| ACTIVITY |
Needed from the data below: all lines that contain the word "whirligig".

| MATERIAL SHOWN |

<<<<

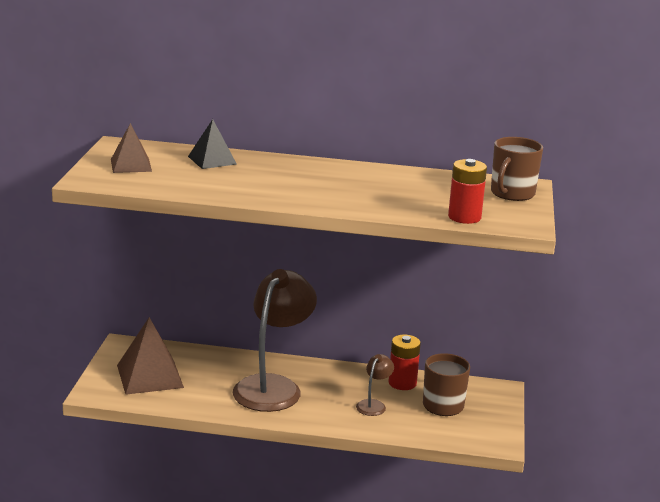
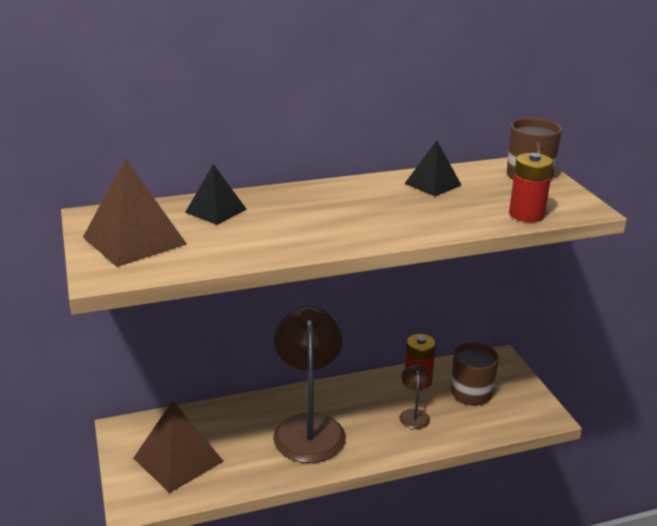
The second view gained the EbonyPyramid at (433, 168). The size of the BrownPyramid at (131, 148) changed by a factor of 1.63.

>>>>
<<<<

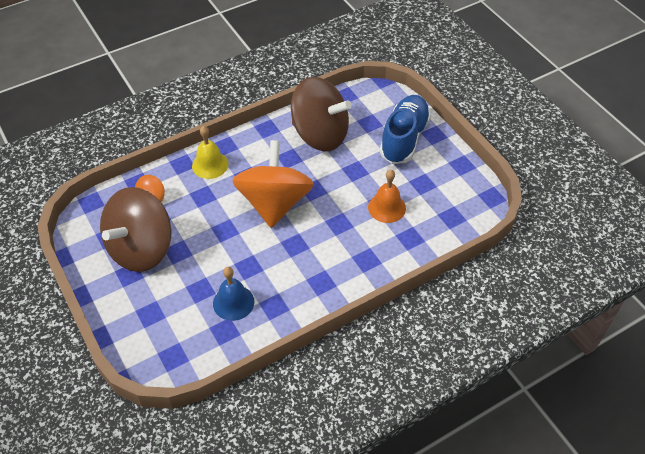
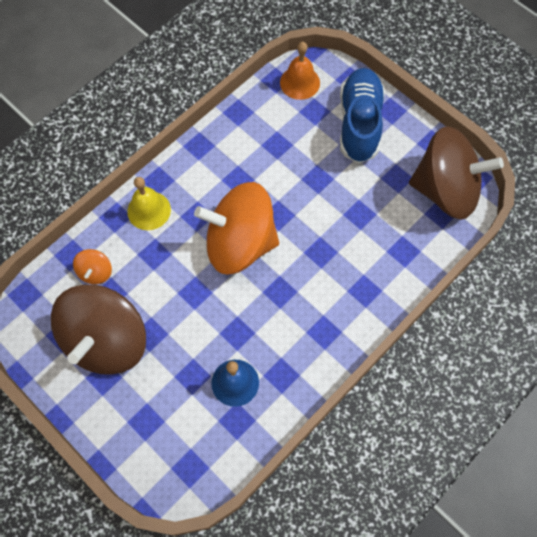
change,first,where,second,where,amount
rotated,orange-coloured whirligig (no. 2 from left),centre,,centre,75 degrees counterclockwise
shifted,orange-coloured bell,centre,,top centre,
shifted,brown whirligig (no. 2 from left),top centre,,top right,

>>>>

| REPLY TO THE EXERCISE |
rotated,orange-coloured whirligig (no. 2 from left),centre,,centre,75 degrees counterclockwise
shifted,brown whirligig (no. 2 from left),top centre,,top right,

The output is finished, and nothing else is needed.